Problem statement:
Go to the line holding "LUX pin SDA: D5 -> D2" in the entries below and write out exactly every line down to and including the line holding "SD pin SCK: D7 -> RX".

(Modification records)
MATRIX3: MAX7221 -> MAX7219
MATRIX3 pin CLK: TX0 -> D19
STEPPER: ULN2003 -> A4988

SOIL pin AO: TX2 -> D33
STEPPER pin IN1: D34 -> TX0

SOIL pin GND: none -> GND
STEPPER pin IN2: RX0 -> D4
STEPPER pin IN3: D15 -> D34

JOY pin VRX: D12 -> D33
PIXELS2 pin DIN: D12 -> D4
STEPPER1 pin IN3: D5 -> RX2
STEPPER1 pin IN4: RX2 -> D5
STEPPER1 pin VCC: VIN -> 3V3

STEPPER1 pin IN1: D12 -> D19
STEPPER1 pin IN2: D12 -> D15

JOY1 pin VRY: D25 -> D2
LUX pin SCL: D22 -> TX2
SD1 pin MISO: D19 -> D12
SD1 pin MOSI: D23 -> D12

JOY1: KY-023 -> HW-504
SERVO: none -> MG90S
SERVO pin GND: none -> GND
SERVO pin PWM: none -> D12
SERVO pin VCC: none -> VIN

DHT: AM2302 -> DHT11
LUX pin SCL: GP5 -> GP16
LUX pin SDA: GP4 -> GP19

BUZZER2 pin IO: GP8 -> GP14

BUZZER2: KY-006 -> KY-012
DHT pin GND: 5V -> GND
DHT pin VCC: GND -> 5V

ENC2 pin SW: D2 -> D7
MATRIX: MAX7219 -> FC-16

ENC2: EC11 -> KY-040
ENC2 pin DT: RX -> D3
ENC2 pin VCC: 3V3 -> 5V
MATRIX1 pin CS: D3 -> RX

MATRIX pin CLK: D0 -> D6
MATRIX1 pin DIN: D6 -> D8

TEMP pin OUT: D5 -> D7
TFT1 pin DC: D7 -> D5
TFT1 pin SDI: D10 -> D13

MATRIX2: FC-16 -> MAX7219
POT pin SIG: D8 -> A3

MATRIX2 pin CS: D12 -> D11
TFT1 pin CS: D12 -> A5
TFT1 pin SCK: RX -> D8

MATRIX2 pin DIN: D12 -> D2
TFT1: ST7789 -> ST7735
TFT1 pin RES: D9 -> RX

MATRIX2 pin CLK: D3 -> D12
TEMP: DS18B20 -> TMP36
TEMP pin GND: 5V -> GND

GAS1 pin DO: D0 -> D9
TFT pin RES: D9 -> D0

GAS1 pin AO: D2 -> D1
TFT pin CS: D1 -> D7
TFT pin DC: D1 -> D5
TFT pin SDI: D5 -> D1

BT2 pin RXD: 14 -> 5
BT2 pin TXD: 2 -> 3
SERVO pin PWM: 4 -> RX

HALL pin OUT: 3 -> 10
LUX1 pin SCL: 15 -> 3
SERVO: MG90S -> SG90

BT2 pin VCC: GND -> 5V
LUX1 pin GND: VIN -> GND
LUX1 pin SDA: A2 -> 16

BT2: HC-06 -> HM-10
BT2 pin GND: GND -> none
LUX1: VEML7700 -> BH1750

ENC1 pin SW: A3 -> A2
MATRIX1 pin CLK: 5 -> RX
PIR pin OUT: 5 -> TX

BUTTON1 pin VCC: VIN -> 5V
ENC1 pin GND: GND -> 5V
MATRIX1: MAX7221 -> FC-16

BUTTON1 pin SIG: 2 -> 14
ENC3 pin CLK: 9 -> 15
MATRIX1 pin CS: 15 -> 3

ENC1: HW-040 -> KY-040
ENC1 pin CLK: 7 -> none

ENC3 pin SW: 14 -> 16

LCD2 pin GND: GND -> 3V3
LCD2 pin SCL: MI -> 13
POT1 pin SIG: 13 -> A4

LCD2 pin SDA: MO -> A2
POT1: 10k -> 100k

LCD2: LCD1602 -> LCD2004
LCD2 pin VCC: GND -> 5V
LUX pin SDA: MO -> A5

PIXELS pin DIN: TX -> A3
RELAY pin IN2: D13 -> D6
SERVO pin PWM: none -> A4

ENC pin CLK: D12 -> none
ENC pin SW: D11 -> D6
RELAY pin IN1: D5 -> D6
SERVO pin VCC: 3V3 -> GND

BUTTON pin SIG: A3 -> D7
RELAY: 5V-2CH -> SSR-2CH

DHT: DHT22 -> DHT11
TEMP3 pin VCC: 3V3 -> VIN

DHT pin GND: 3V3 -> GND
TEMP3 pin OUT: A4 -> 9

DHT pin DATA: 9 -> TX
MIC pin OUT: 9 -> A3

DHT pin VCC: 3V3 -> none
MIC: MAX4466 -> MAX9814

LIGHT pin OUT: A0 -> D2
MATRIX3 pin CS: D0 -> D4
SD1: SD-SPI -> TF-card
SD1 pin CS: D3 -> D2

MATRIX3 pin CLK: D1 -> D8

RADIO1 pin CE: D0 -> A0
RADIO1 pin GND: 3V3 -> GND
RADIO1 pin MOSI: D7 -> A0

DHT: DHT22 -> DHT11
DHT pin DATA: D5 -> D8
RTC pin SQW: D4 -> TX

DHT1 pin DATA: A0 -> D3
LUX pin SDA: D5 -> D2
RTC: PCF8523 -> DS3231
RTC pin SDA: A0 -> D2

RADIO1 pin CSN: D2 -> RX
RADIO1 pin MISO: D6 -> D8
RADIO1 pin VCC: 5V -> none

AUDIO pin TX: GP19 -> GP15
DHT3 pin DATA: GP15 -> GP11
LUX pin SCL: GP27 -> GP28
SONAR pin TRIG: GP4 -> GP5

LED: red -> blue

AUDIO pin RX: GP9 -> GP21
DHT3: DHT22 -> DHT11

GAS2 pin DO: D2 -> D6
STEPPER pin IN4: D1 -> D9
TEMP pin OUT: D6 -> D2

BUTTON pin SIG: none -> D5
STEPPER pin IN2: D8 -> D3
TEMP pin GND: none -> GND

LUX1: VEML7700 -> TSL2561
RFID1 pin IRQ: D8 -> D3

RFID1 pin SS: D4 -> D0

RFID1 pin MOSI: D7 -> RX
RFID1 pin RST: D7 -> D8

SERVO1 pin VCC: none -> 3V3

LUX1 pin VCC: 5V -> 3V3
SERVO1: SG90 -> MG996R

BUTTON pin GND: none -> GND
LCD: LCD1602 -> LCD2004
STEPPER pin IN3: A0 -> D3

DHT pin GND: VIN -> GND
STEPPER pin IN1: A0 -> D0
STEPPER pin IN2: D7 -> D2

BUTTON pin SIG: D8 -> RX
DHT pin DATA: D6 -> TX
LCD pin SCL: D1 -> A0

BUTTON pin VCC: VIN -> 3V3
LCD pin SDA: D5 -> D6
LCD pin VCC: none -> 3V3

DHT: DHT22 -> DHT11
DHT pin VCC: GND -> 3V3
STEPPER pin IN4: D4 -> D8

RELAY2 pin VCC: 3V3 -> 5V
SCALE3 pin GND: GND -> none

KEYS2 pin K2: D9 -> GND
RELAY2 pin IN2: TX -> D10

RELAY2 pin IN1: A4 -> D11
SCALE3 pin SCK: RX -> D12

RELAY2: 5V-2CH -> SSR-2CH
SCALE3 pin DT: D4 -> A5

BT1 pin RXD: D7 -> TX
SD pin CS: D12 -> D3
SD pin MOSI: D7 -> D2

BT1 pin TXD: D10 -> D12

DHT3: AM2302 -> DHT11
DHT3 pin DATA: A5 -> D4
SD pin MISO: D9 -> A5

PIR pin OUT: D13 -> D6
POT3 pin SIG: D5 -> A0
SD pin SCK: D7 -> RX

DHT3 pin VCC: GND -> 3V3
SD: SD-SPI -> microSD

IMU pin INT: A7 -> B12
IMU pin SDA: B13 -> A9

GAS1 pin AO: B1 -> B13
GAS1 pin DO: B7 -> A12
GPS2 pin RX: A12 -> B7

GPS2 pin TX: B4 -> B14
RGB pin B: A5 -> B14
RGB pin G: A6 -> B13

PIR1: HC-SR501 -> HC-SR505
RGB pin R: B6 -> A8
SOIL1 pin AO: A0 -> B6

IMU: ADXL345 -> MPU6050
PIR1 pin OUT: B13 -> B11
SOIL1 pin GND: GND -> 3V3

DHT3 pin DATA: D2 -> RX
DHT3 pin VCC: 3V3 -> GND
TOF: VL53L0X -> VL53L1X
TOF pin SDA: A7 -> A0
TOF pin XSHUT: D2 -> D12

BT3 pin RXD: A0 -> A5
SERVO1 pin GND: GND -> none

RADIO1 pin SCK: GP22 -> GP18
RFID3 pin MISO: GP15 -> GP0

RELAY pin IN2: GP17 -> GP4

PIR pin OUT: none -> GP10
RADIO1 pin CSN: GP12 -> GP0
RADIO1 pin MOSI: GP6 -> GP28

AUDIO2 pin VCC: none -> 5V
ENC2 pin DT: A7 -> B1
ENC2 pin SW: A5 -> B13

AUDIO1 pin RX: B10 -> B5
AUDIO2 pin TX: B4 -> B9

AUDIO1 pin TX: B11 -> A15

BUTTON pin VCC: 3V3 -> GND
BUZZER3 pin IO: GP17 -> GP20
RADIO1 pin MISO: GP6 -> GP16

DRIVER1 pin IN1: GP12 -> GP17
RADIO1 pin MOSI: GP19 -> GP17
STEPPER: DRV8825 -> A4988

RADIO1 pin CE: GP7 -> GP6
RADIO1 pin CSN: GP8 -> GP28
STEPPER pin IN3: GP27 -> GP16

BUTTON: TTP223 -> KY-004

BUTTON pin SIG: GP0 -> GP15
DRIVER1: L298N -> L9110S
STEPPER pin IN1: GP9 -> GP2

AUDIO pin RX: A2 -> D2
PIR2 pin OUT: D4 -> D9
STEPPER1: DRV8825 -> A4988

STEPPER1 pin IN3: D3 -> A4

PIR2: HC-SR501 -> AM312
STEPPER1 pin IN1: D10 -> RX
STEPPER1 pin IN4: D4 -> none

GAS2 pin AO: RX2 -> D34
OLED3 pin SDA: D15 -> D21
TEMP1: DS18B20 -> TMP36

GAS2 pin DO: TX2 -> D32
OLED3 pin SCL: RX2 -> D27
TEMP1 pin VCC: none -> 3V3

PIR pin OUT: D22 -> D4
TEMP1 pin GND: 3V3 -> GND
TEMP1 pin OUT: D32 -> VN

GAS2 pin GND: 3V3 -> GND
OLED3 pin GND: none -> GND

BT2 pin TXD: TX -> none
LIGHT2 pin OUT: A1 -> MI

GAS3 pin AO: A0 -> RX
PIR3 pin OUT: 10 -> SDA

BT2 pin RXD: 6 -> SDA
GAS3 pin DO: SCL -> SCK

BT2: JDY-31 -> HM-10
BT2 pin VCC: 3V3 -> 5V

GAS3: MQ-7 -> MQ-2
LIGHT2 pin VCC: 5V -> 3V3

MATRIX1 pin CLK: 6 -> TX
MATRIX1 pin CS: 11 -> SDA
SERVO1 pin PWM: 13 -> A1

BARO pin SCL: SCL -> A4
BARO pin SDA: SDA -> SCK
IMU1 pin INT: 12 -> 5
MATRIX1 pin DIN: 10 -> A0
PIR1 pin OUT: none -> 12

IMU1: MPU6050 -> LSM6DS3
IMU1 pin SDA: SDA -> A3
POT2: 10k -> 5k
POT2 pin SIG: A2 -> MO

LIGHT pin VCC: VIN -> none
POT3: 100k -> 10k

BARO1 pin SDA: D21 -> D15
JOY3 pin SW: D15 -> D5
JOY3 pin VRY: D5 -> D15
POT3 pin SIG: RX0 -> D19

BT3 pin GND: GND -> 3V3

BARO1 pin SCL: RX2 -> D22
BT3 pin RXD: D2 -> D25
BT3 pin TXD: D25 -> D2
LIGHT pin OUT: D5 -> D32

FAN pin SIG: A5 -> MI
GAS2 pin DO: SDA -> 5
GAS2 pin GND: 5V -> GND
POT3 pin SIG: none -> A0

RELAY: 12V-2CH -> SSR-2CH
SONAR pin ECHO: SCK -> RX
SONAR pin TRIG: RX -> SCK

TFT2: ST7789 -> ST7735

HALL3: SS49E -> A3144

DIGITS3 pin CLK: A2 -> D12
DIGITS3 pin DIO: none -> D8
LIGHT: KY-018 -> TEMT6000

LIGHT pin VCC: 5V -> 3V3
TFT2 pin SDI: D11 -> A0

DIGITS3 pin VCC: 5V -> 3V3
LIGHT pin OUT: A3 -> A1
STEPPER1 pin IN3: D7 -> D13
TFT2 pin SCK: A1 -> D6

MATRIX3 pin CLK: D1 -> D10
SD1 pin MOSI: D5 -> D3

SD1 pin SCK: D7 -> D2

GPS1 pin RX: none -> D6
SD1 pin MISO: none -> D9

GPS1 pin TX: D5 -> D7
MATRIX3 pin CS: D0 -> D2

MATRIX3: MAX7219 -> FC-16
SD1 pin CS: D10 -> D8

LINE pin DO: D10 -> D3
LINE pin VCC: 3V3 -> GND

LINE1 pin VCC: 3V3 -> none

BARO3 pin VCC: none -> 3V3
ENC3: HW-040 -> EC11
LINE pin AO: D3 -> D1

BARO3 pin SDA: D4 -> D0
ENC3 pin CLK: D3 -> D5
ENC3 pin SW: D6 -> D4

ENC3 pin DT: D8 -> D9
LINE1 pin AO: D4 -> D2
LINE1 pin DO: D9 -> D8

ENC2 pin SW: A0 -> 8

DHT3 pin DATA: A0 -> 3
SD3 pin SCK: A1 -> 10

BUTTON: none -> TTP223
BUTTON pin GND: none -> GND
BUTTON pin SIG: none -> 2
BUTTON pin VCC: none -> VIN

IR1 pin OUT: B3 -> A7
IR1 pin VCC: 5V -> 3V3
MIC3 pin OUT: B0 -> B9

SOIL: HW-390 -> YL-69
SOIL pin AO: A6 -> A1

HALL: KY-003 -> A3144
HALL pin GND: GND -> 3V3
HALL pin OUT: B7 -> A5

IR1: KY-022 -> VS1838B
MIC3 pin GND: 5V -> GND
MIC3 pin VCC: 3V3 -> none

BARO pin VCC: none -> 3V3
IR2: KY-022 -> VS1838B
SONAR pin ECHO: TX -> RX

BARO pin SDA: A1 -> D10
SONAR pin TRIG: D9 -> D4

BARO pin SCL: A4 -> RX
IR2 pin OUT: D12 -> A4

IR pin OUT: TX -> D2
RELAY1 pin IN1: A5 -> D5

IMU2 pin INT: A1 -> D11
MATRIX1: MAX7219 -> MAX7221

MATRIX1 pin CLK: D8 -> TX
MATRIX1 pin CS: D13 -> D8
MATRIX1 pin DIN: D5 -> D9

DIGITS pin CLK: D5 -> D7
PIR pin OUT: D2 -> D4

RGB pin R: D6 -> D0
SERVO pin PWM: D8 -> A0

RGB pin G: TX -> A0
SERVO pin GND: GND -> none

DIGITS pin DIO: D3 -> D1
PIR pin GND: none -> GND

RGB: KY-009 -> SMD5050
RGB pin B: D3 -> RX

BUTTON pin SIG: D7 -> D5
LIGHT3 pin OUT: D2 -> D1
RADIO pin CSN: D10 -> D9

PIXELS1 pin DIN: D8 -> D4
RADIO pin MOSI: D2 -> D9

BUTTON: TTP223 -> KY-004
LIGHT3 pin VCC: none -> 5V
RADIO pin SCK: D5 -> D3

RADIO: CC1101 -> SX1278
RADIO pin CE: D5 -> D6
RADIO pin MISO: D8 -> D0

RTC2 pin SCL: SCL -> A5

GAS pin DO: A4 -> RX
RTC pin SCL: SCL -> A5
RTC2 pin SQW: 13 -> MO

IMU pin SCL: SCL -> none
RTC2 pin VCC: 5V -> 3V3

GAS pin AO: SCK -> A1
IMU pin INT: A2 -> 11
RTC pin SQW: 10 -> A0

Answer space:
LUX pin SDA: D5 -> D2
RTC: PCF8523 -> DS3231
RTC pin SDA: A0 -> D2

RADIO1 pin CSN: D2 -> RX
RADIO1 pin MISO: D6 -> D8
RADIO1 pin VCC: 5V -> none

AUDIO pin TX: GP19 -> GP15
DHT3 pin DATA: GP15 -> GP11
LUX pin SCL: GP27 -> GP28
SONAR pin TRIG: GP4 -> GP5

LED: red -> blue

AUDIO pin RX: GP9 -> GP21
DHT3: DHT22 -> DHT11

GAS2 pin DO: D2 -> D6
STEPPER pin IN4: D1 -> D9
TEMP pin OUT: D6 -> D2

BUTTON pin SIG: none -> D5
STEPPER pin IN2: D8 -> D3
TEMP pin GND: none -> GND

LUX1: VEML7700 -> TSL2561
RFID1 pin IRQ: D8 -> D3

RFID1 pin SS: D4 -> D0

RFID1 pin MOSI: D7 -> RX
RFID1 pin RST: D7 -> D8

SERVO1 pin VCC: none -> 3V3

LUX1 pin VCC: 5V -> 3V3
SERVO1: SG90 -> MG996R

BUTTON pin GND: none -> GND
LCD: LCD1602 -> LCD2004
STEPPER pin IN3: A0 -> D3

DHT pin GND: VIN -> GND
STEPPER pin IN1: A0 -> D0
STEPPER pin IN2: D7 -> D2

BUTTON pin SIG: D8 -> RX
DHT pin DATA: D6 -> TX
LCD pin SCL: D1 -> A0

BUTTON pin VCC: VIN -> 3V3
LCD pin SDA: D5 -> D6
LCD pin VCC: none -> 3V3

DHT: DHT22 -> DHT11
DHT pin VCC: GND -> 3V3
STEPPER pin IN4: D4 -> D8

RELAY2 pin VCC: 3V3 -> 5V
SCALE3 pin GND: GND -> none

KEYS2 pin K2: D9 -> GND
RELAY2 pin IN2: TX -> D10

RELAY2 pin IN1: A4 -> D11
SCALE3 pin SCK: RX -> D12

RELAY2: 5V-2CH -> SSR-2CH
SCALE3 pin DT: D4 -> A5

BT1 pin RXD: D7 -> TX
SD pin CS: D12 -> D3
SD pin MOSI: D7 -> D2

BT1 pin TXD: D10 -> D12

DHT3: AM2302 -> DHT11
DHT3 pin DATA: A5 -> D4
SD pin MISO: D9 -> A5

PIR pin OUT: D13 -> D6
POT3 pin SIG: D5 -> A0
SD pin SCK: D7 -> RX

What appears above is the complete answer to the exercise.